• Assignment
Taking the line with "ampoule/orange <421,430> =>" as the first and the last line of the entries as the final one, copy that span exactly.
###
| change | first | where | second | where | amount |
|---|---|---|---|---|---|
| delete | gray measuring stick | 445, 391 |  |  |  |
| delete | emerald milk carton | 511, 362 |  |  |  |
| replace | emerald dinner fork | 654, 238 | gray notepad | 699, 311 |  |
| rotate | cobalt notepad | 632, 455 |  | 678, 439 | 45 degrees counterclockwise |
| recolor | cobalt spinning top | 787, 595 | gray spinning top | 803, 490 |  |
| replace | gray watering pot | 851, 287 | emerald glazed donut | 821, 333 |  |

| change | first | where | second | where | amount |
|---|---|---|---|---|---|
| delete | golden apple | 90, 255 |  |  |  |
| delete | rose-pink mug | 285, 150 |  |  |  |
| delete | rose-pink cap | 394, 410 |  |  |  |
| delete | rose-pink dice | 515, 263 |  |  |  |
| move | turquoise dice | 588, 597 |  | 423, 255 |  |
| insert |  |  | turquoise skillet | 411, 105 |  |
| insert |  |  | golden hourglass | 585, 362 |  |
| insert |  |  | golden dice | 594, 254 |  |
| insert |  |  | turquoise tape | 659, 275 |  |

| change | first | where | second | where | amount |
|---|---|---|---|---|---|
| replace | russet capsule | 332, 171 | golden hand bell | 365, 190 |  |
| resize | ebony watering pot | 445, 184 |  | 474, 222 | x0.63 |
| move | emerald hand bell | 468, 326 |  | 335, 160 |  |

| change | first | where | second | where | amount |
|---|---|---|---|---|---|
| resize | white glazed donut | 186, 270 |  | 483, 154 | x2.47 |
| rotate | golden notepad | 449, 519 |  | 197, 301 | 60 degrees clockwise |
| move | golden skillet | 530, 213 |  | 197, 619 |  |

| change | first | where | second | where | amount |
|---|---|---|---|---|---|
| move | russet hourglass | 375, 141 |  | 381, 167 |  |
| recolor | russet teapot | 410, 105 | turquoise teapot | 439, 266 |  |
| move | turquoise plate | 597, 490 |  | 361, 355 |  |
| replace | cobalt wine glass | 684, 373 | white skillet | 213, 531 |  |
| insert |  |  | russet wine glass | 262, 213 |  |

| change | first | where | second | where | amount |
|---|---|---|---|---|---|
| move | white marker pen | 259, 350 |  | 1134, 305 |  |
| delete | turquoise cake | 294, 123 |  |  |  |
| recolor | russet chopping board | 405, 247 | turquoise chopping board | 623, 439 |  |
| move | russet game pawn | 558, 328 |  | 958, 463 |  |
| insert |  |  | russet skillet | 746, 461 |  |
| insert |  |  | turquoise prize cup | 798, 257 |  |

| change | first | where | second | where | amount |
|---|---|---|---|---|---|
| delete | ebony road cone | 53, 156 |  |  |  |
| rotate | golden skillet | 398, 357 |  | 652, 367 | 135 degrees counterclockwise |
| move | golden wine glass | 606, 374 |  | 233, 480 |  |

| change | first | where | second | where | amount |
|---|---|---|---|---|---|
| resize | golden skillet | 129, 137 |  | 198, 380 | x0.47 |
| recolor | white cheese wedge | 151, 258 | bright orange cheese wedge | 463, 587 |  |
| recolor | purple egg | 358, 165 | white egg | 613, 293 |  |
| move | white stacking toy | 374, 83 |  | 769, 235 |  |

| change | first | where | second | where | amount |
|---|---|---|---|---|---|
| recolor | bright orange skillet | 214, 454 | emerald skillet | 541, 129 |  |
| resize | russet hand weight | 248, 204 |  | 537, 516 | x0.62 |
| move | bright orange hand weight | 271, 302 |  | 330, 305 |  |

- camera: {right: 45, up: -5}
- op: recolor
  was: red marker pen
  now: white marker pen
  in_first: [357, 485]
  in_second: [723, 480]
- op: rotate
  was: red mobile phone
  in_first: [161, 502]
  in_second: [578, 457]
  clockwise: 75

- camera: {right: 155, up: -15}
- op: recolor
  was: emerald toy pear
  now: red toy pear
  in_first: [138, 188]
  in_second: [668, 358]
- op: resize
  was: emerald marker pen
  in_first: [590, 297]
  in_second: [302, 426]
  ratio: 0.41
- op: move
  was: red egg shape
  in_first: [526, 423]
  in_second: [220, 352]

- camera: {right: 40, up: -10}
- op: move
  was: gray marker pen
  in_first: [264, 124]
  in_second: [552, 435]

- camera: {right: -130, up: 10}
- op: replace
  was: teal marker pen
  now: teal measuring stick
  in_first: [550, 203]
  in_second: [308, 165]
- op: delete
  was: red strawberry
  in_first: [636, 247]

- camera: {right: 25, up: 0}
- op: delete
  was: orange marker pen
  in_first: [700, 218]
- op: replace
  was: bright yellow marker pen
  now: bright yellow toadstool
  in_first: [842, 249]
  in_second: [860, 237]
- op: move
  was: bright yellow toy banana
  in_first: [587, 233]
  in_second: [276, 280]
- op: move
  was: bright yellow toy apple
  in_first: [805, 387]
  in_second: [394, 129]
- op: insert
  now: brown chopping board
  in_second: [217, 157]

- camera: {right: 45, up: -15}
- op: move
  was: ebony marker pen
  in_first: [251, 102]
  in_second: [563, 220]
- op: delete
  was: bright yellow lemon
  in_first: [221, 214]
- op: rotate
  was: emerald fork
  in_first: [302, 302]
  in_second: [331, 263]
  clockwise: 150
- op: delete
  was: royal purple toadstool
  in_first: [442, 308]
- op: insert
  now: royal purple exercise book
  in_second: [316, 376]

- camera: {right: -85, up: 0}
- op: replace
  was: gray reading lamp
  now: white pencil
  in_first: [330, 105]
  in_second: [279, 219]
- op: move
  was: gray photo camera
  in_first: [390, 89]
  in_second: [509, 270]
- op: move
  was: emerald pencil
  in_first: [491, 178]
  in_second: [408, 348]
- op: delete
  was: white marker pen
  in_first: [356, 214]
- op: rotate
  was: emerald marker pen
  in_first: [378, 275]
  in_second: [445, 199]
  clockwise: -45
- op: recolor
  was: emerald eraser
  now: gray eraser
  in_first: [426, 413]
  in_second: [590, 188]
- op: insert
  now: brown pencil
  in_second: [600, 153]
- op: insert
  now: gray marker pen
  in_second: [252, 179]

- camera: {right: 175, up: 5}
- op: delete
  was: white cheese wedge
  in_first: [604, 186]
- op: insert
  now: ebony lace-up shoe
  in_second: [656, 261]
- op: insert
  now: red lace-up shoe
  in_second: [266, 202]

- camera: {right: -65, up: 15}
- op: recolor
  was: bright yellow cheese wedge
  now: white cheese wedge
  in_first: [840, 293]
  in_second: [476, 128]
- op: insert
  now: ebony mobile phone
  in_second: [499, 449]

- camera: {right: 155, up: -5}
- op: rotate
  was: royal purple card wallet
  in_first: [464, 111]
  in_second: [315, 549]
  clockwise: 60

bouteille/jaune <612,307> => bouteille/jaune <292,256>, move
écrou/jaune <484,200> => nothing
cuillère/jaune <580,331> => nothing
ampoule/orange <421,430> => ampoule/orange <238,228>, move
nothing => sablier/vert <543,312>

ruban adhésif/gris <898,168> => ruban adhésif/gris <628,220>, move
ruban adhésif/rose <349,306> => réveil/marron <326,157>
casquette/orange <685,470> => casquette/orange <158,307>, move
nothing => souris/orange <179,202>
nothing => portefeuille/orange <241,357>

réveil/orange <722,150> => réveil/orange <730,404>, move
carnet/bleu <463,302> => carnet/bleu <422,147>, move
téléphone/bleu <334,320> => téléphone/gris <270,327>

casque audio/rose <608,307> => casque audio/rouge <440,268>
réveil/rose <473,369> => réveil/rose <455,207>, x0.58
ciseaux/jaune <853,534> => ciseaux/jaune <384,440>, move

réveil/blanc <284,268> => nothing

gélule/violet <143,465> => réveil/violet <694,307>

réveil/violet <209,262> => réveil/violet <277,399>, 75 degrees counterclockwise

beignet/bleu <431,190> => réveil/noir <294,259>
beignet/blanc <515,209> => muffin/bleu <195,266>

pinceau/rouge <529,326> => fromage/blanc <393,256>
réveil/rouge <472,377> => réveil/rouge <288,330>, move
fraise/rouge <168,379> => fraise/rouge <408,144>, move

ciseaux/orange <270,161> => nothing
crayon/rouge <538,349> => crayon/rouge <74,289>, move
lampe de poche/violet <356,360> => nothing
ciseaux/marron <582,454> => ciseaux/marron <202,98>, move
###
• Finished task
ampoule/orange <421,430> => ampoule/orange <238,228>, move
nothing => sablier/vert <543,312>

ruban adhésif/gris <898,168> => ruban adhésif/gris <628,220>, move
ruban adhésif/rose <349,306> => réveil/marron <326,157>
casquette/orange <685,470> => casquette/orange <158,307>, move
nothing => souris/orange <179,202>
nothing => portefeuille/orange <241,357>

réveil/orange <722,150> => réveil/orange <730,404>, move
carnet/bleu <463,302> => carnet/bleu <422,147>, move
téléphone/bleu <334,320> => téléphone/gris <270,327>

casque audio/rose <608,307> => casque audio/rouge <440,268>
réveil/rose <473,369> => réveil/rose <455,207>, x0.58
ciseaux/jaune <853,534> => ciseaux/jaune <384,440>, move

réveil/blanc <284,268> => nothing

gélule/violet <143,465> => réveil/violet <694,307>

réveil/violet <209,262> => réveil/violet <277,399>, 75 degrees counterclockwise

beignet/bleu <431,190> => réveil/noir <294,259>
beignet/blanc <515,209> => muffin/bleu <195,266>

pinceau/rouge <529,326> => fromage/blanc <393,256>
réveil/rouge <472,377> => réveil/rouge <288,330>, move
fraise/rouge <168,379> => fraise/rouge <408,144>, move

ciseaux/orange <270,161> => nothing
crayon/rouge <538,349> => crayon/rouge <74,289>, move
lampe de poche/violet <356,360> => nothing
ciseaux/marron <582,454> => ciseaux/marron <202,98>, move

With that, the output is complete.